▶ Goal of the exercise: Output the data word for word. Begin at its first line and end at the line with "(760, 240) = (624, 209): black".

▶ Records for processing:
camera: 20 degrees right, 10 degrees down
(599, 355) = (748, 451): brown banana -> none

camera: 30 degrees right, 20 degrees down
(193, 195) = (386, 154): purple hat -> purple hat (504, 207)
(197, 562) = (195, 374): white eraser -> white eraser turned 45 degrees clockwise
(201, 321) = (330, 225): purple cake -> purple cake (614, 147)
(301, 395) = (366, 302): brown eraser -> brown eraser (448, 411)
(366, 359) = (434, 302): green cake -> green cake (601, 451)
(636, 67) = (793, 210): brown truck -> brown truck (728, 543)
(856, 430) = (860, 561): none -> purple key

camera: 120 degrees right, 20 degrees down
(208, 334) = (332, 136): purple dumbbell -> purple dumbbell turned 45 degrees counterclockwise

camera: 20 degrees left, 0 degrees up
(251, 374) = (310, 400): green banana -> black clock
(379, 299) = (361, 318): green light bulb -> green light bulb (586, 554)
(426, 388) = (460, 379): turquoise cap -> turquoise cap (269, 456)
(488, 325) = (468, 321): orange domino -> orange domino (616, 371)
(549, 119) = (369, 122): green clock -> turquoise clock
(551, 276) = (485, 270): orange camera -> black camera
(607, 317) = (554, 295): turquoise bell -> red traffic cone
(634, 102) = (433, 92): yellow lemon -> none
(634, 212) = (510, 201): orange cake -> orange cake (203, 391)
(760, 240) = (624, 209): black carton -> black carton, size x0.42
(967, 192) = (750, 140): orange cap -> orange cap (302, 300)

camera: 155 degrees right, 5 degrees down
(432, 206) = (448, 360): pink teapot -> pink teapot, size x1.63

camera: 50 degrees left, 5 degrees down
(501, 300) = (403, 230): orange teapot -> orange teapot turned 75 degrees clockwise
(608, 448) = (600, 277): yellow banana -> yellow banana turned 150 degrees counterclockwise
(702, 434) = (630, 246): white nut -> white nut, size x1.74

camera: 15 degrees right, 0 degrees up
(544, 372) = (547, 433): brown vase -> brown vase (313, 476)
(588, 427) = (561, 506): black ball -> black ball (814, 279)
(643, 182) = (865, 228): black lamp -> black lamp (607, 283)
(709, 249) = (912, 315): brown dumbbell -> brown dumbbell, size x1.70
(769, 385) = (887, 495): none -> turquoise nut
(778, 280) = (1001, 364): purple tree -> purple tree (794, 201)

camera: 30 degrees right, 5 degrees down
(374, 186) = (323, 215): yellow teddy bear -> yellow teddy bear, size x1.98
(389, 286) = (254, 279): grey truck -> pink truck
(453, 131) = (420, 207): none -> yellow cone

▶ Written solution:
camera: 20 degrees right, 10 degrees down
(599, 355) = (748, 451): brown banana -> none

camera: 30 degrees right, 20 degrees down
(193, 195) = (386, 154): purple hat -> purple hat (504, 207)
(197, 562) = (195, 374): white eraser -> white eraser turned 45 degrees clockwise
(201, 321) = (330, 225): purple cake -> purple cake (614, 147)
(301, 395) = (366, 302): brown eraser -> brown eraser (448, 411)
(366, 359) = (434, 302): green cake -> green cake (601, 451)
(636, 67) = (793, 210): brown truck -> brown truck (728, 543)
(856, 430) = (860, 561): none -> purple key

camera: 120 degrees right, 20 degrees down
(208, 334) = (332, 136): purple dumbbell -> purple dumbbell turned 45 degrees counterclockwise

camera: 20 degrees left, 0 degrees up
(251, 374) = (310, 400): green banana -> black clock
(379, 299) = (361, 318): green light bulb -> green light bulb (586, 554)
(426, 388) = (460, 379): turquoise cap -> turquoise cap (269, 456)
(488, 325) = (468, 321): orange domino -> orange domino (616, 371)
(549, 119) = (369, 122): green clock -> turquoise clock
(551, 276) = (485, 270): orange camera -> black camera
(607, 317) = (554, 295): turquoise bell -> red traffic cone
(634, 102) = (433, 92): yellow lemon -> none
(634, 212) = (510, 201): orange cake -> orange cake (203, 391)
(760, 240) = (624, 209): black carton -> black carton, size x0.42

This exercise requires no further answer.